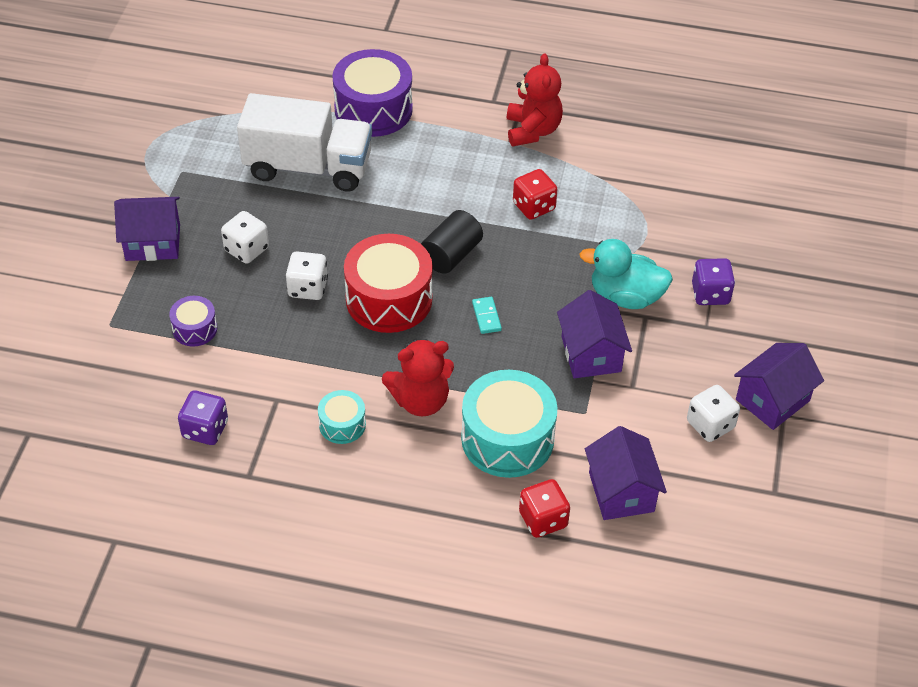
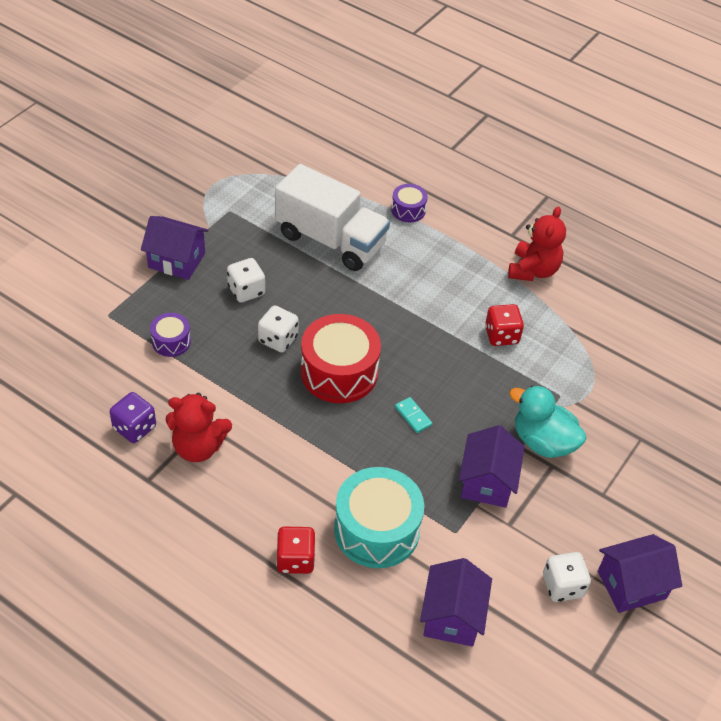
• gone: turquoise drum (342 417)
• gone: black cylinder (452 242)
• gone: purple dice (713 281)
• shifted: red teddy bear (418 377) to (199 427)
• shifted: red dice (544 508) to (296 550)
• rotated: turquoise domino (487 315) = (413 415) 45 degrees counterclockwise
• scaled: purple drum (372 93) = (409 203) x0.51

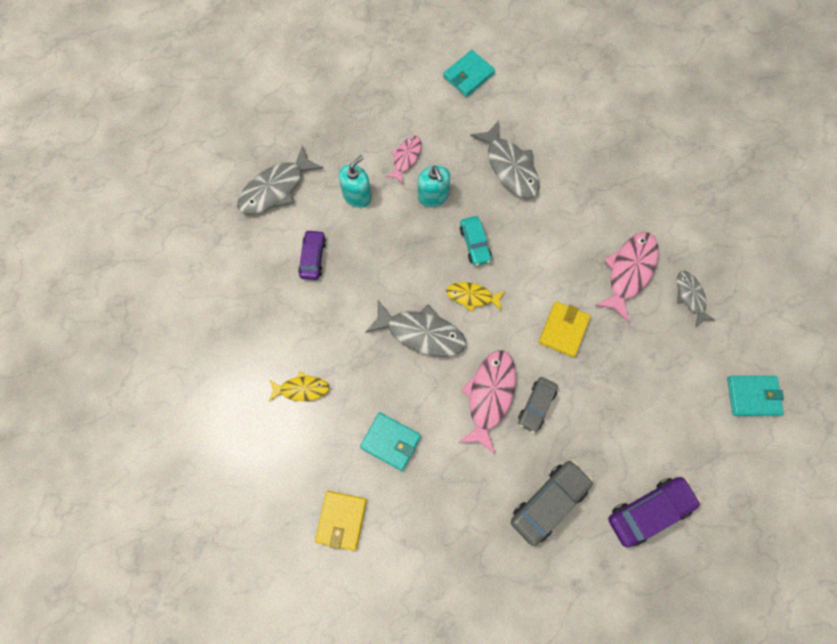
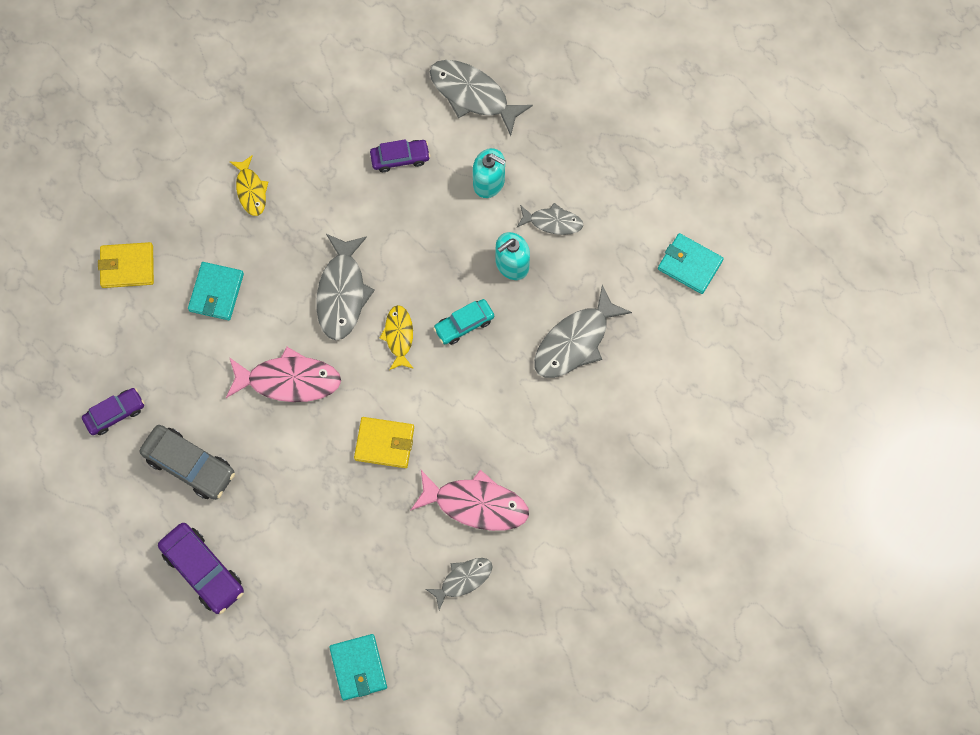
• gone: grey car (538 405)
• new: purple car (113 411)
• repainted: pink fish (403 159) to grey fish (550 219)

Exercise instructions: Every line of the records above should be reproduced exactly, with no pictures included.

Solution to this task:
• gone: turquoise drum (342 417)
• gone: black cylinder (452 242)
• gone: purple dice (713 281)
• shifted: red teddy bear (418 377) to (199 427)
• shifted: red dice (544 508) to (296 550)
• rotated: turquoise domino (487 315) = (413 415) 45 degrees counterclockwise
• scaled: purple drum (372 93) = (409 203) x0.51

• gone: grey car (538 405)
• new: purple car (113 411)
• repainted: pink fish (403 159) to grey fish (550 219)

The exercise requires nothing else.